* **Task to carry out**
With the pictures set aside, reproduce each entry precisely as it reads.
──────── Source information
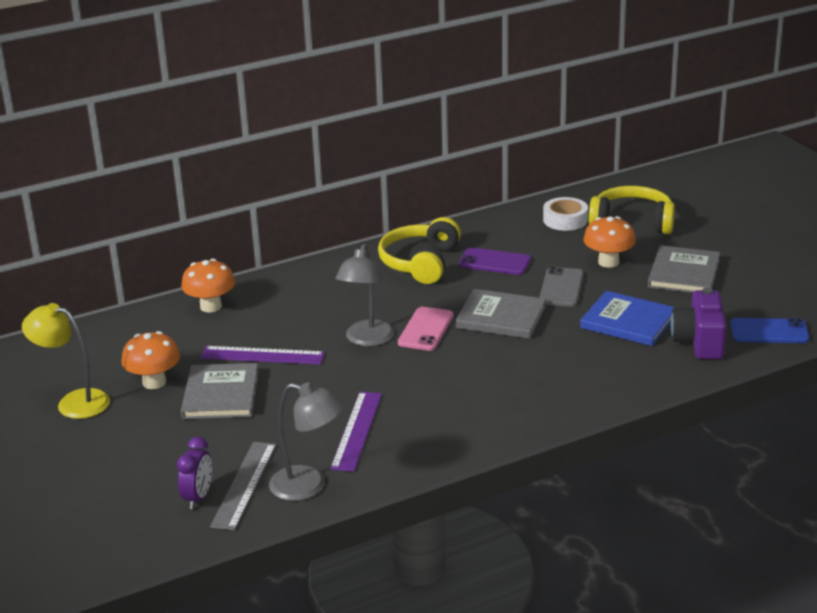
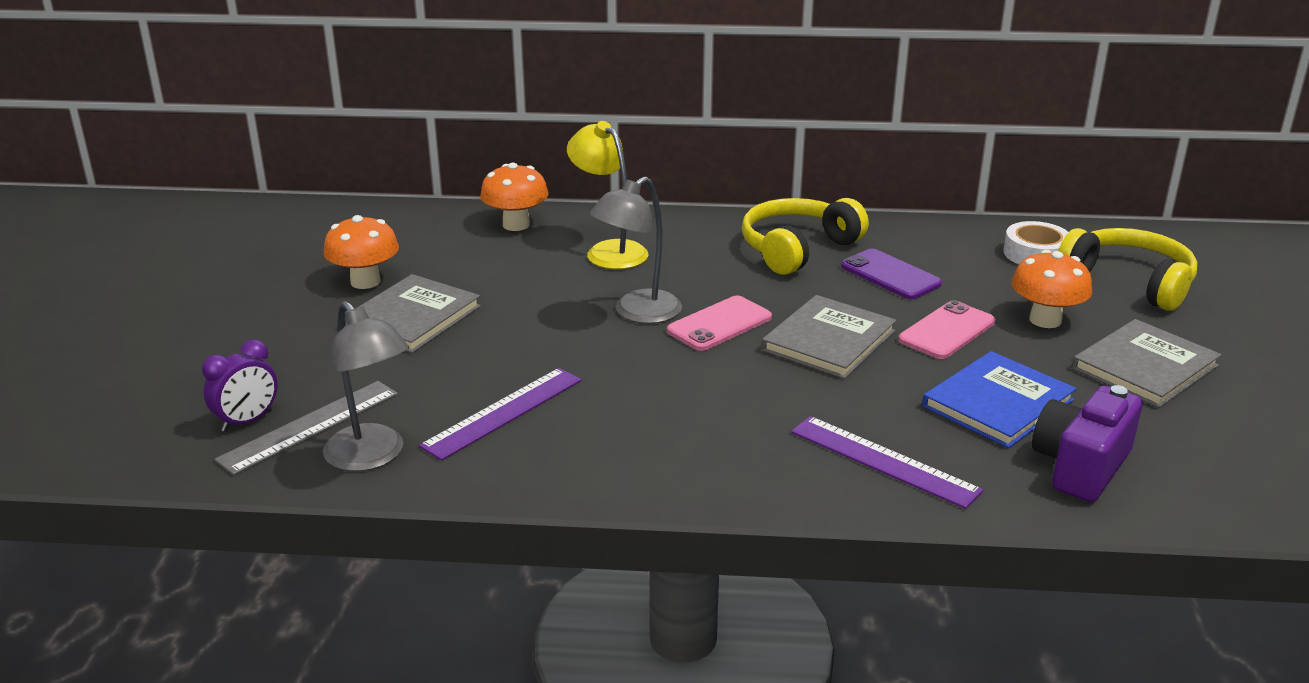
camera: 30 degrees right, 0 degrees up
yellow lamp [22,303,110,419] -> yellow lamp moved to [567,121,648,269]
purple ruler [200,346,325,365] -> purple ruler moved to [791,416,983,509]
grey book [456,289,546,339] -> grey book turned 75 degrees clockwise [762,295,897,379]
grey phone [539,267,584,307] -> pink phone [898,300,996,359]
blue book [580,291,675,346] -> blue book turned 75 degrees clockwise [922,351,1076,448]
blue phone [730,318,809,343] -> none

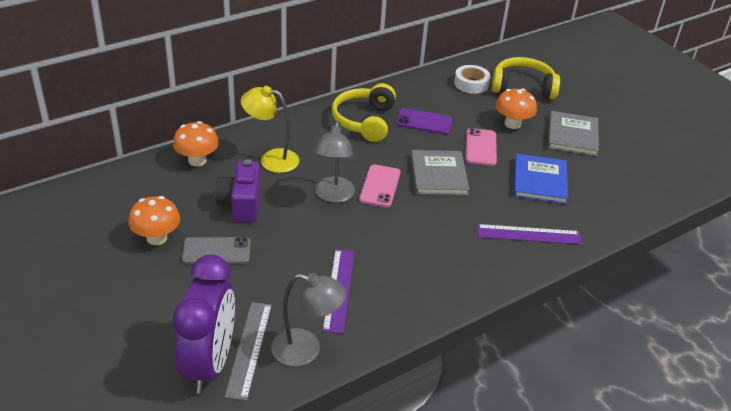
camera: 40 degrees left, 10 degrees up
purple clock [202,339,278,432] -> purple clock [173,255,235,394], size x2.14
grey book [345,274,481,353] -> grey phone [182,237,251,264]
purple camera [1032,385,1143,502] -> purple camera moved to [215,159,261,223]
────────────────
* **Final answer**
camera: 30 degrees right, 0 degrees up
yellow lamp [22,303,110,419] -> yellow lamp moved to [567,121,648,269]
purple ruler [200,346,325,365] -> purple ruler moved to [791,416,983,509]
grey book [456,289,546,339] -> grey book turned 75 degrees clockwise [762,295,897,379]
grey phone [539,267,584,307] -> pink phone [898,300,996,359]
blue book [580,291,675,346] -> blue book turned 75 degrees clockwise [922,351,1076,448]
blue phone [730,318,809,343] -> none

camera: 40 degrees left, 10 degrees up
purple clock [202,339,278,432] -> purple clock [173,255,235,394], size x2.14
grey book [345,274,481,353] -> grey phone [182,237,251,264]
purple camera [1032,385,1143,502] -> purple camera moved to [215,159,261,223]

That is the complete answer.